### Task to complete
Your answer must be the lines from the one containing "turquoise light bulb: 5 -> 2" through the last line of the records below, copied exactly, with the pictures left out.

Segment Open

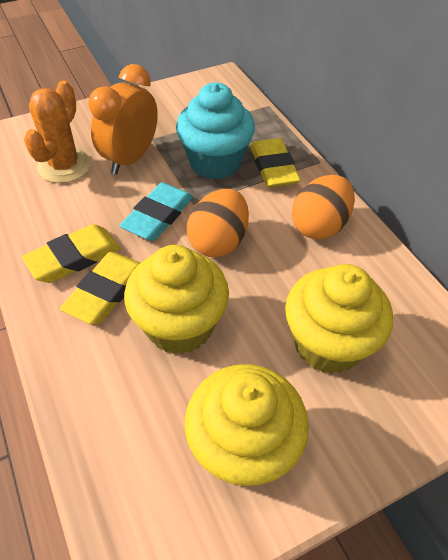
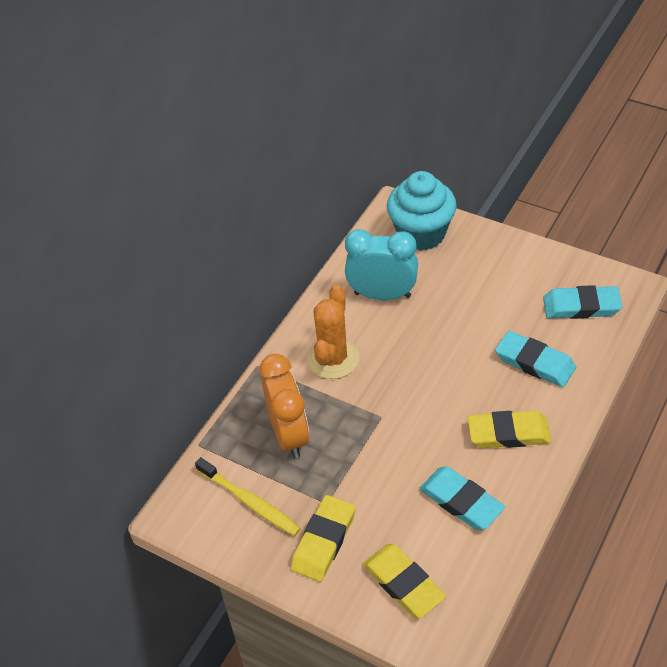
orange egg: 2 -> 0
turquoise clock: 0 -> 1
turquoise eraser: 1 -> 3
yellow cupcake: 3 -> 0
yellow toothbrush: 0 -> 1

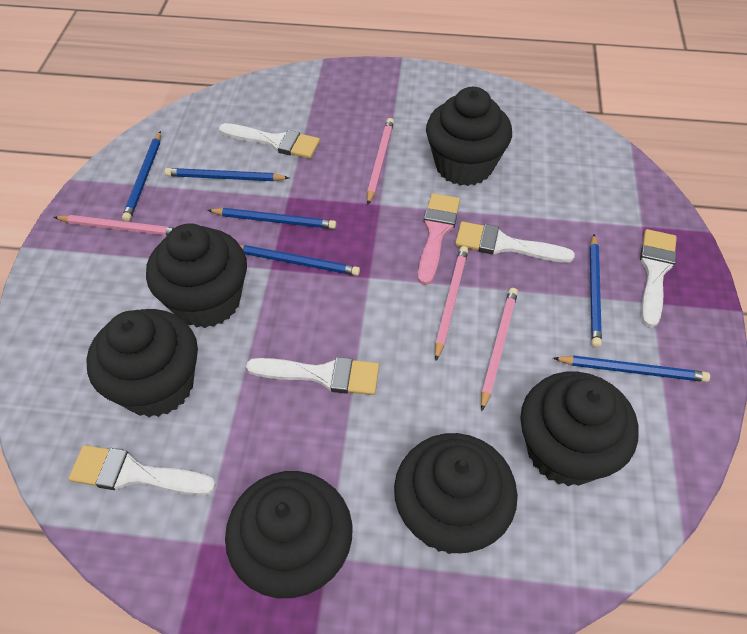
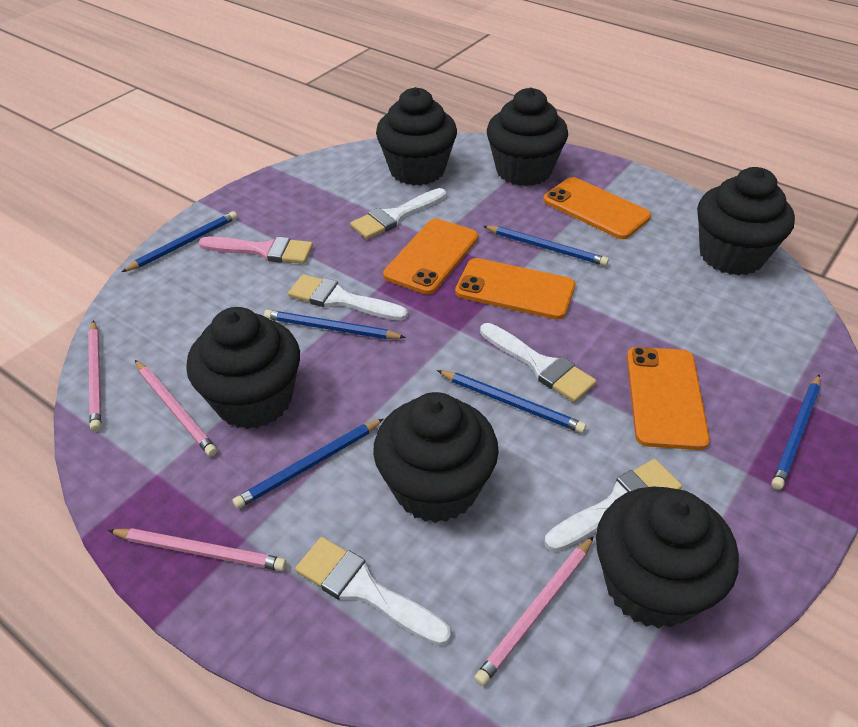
orange phone: 0 -> 4

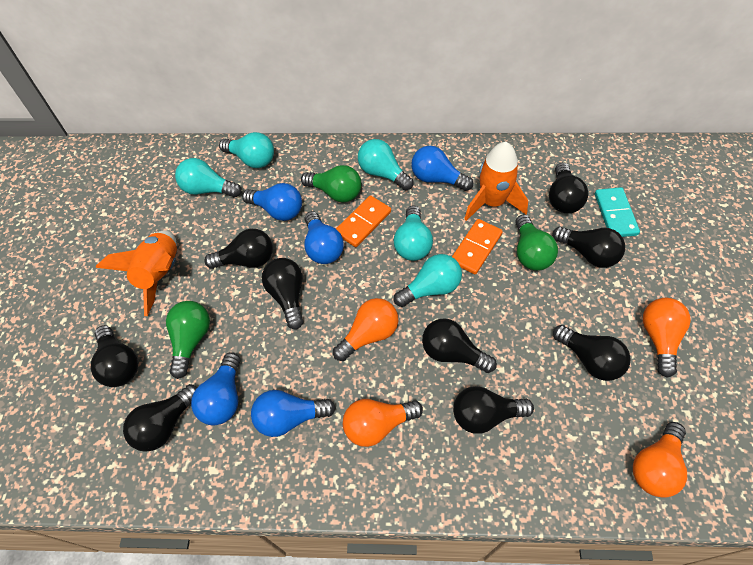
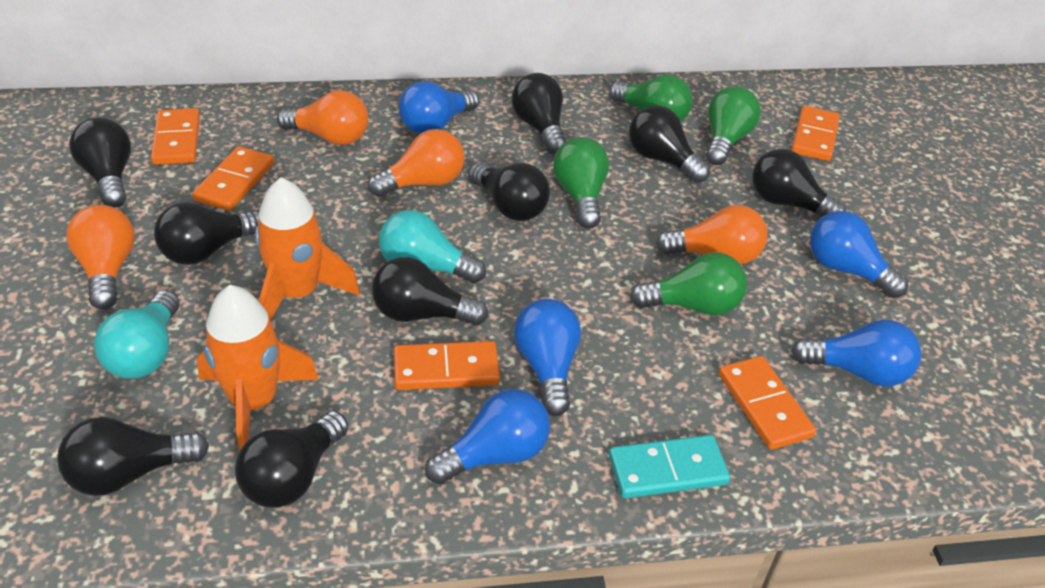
green light bulb: 3 -> 4
orange domino: 2 -> 5
turquoise light bulb: 5 -> 2

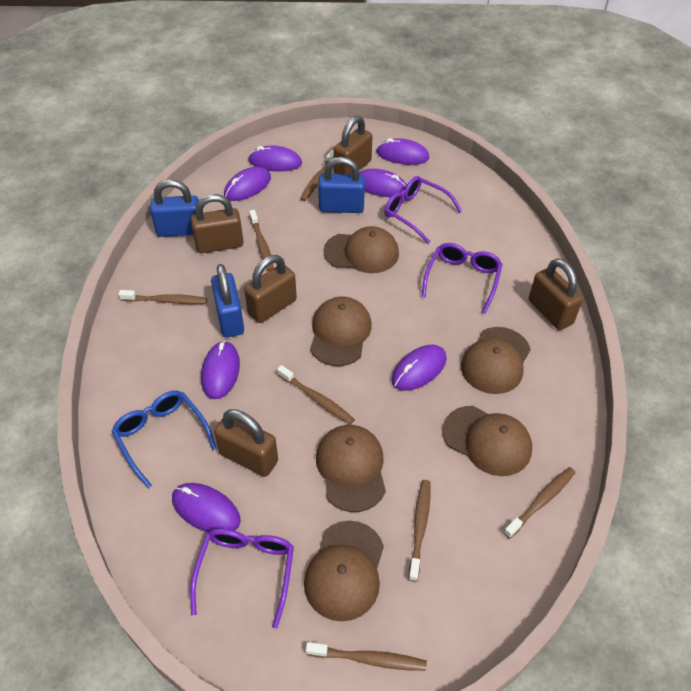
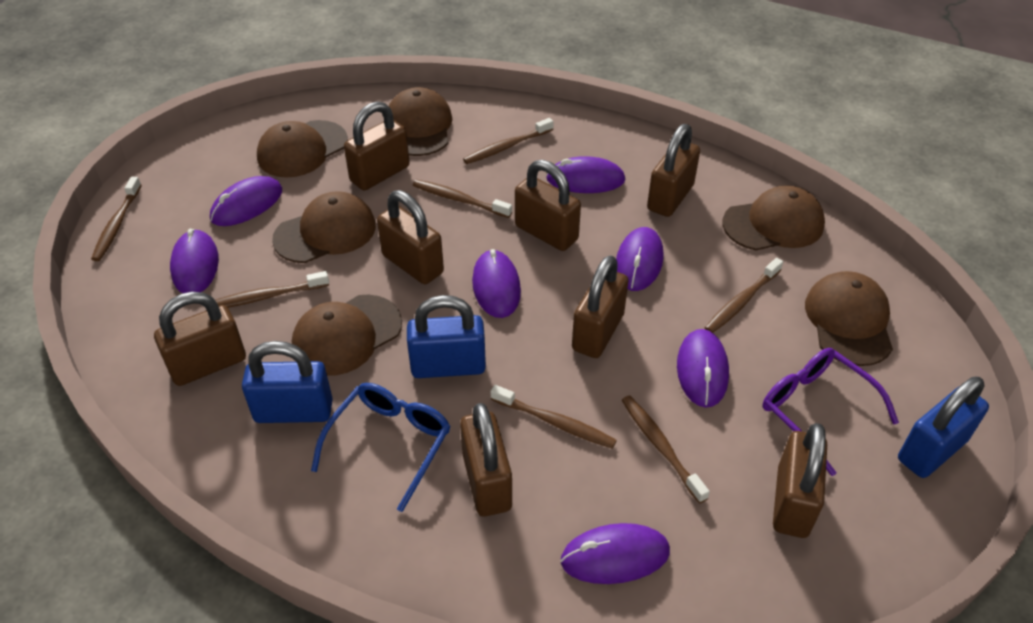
brown padlock: 5 -> 8
purple glasses: 3 -> 1

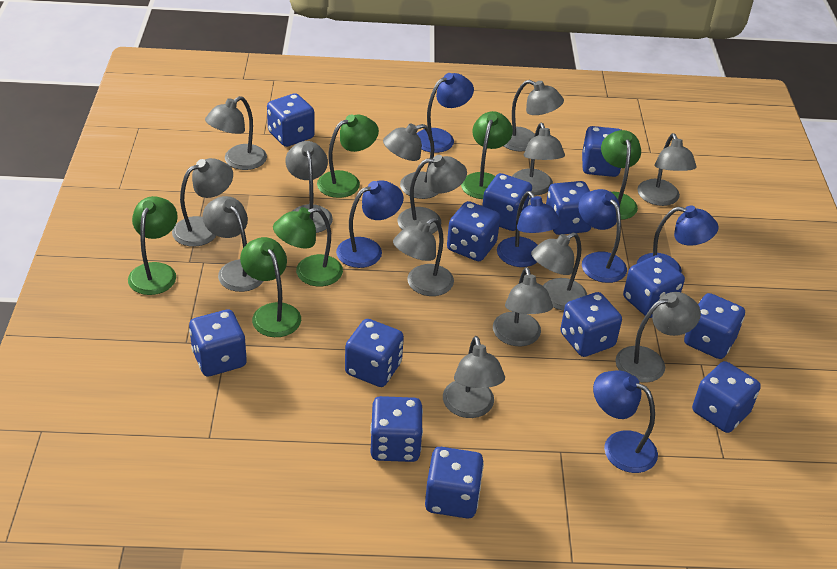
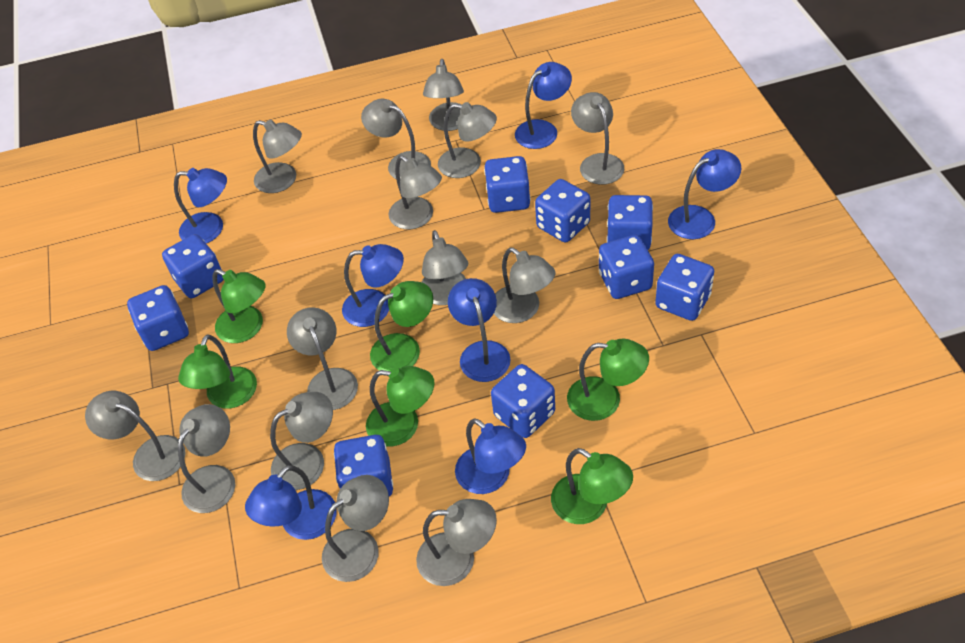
blue dice: 13 -> 9
blue lamp: 6 -> 7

Segment Closed

### Written solution
turquoise light bulb: 5 -> 2

brown padlock: 5 -> 8
purple glasses: 3 -> 1

blue dice: 13 -> 9
blue lamp: 6 -> 7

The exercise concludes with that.